*** Supplied material

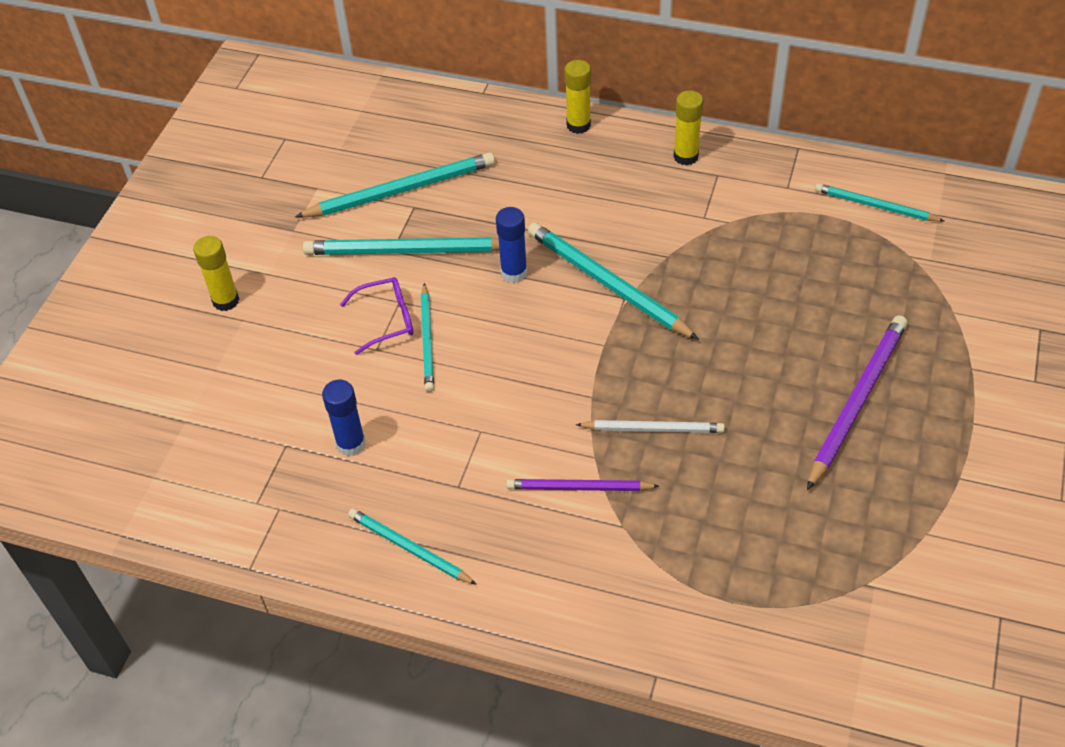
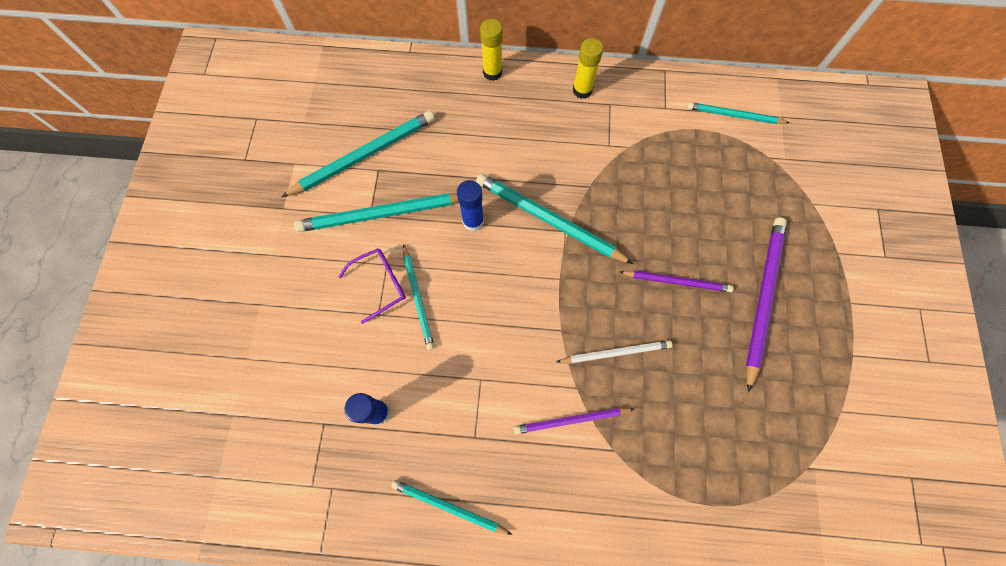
camera: 15 degrees left, 20 degrees up
yellow glue stick [193,236,239,311] -> none
none -> purple pencil [620,270,734,292]

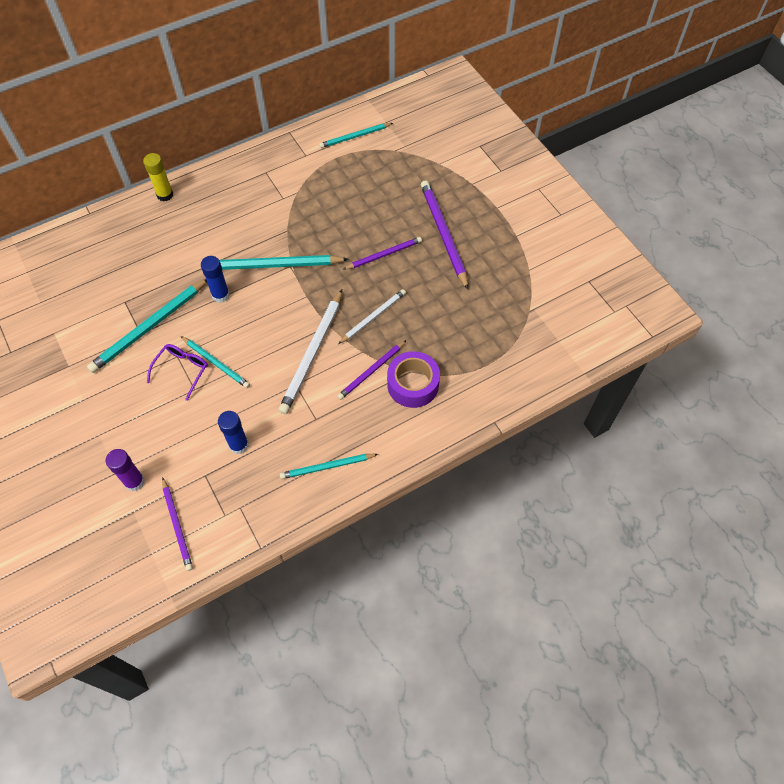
camera: 35 degrees left, 10 degrees down
turquoise pencil [281,111,435,197] -> none
yellow glue stick [573,38,603,99] -> none
none -> purple glue stick [106,449,145,491]
none -> purple pencil [162,477,193,571]
none -> white pencil [278,290,342,414]
none -> purple tape [387,351,440,408]

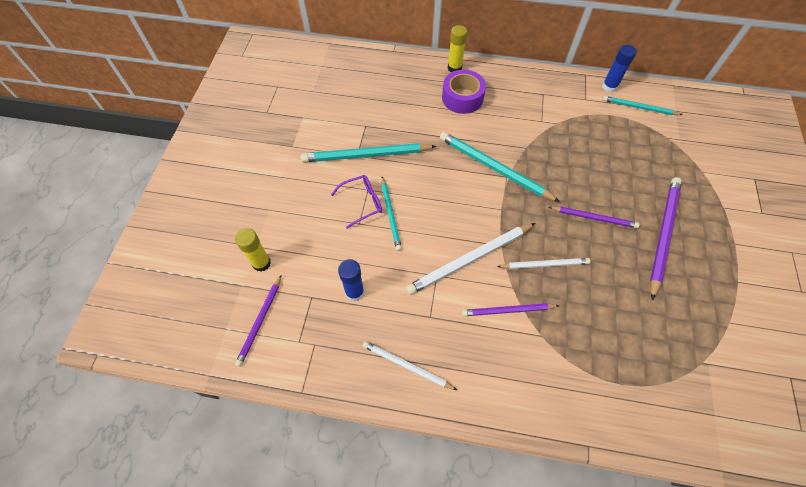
camera: 40 degrees right, 0 degrees up
purple glue stick [106,449,145,491] -> yellow glue stick [235,228,271,272]
blue glue stick [201,256,230,303] -> blue glue stick moved to [602,45,637,93]
turquoise pencil [280,454,378,479] -> white pencil [362,341,457,390]
purple tape [387,351,440,408] -> purple tape moved to [442,69,486,114]

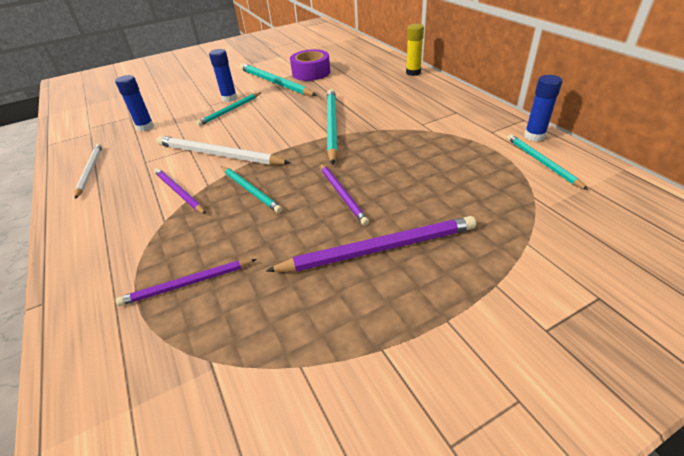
camera: 55 degrees right, 20 degrees down
yellow glue stick [235,228,271,272] -> none
purple pencil [235,276,281,367] -> purple pencil moved to [116,259,257,306]
purple glasses [331,175,382,229] -> blue glue stick [209,49,237,102]
purple tape [442,69,486,114] -> purple tape moved to [290,49,330,81]
white pencil [497,258,591,269] -> turquoise pencil [221,166,282,213]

******

• Aim of the exercise: Copy every entry word for word, but omit the pictures.

• Reply:
camera: 15 degrees left, 20 degrees up
yellow glue stick [193,236,239,311] -> none
none -> purple pencil [620,270,734,292]

camera: 35 degrees left, 10 degrees down
turquoise pencil [281,111,435,197] -> none
yellow glue stick [573,38,603,99] -> none
none -> purple glue stick [106,449,145,491]
none -> purple pencil [162,477,193,571]
none -> white pencil [278,290,342,414]
none -> purple tape [387,351,440,408]

camera: 40 degrees right, 0 degrees up
purple glue stick [106,449,145,491] -> yellow glue stick [235,228,271,272]
blue glue stick [201,256,230,303] -> blue glue stick moved to [602,45,637,93]
turquoise pencil [280,454,378,479] -> white pencil [362,341,457,390]
purple tape [387,351,440,408] -> purple tape moved to [442,69,486,114]

camera: 55 degrees right, 20 degrees down
yellow glue stick [235,228,271,272] -> none
purple pencil [235,276,281,367] -> purple pencil moved to [116,259,257,306]
purple glasses [331,175,382,229] -> blue glue stick [209,49,237,102]
purple tape [442,69,486,114] -> purple tape moved to [290,49,330,81]
white pencil [497,258,591,269] -> turquoise pencil [221,166,282,213]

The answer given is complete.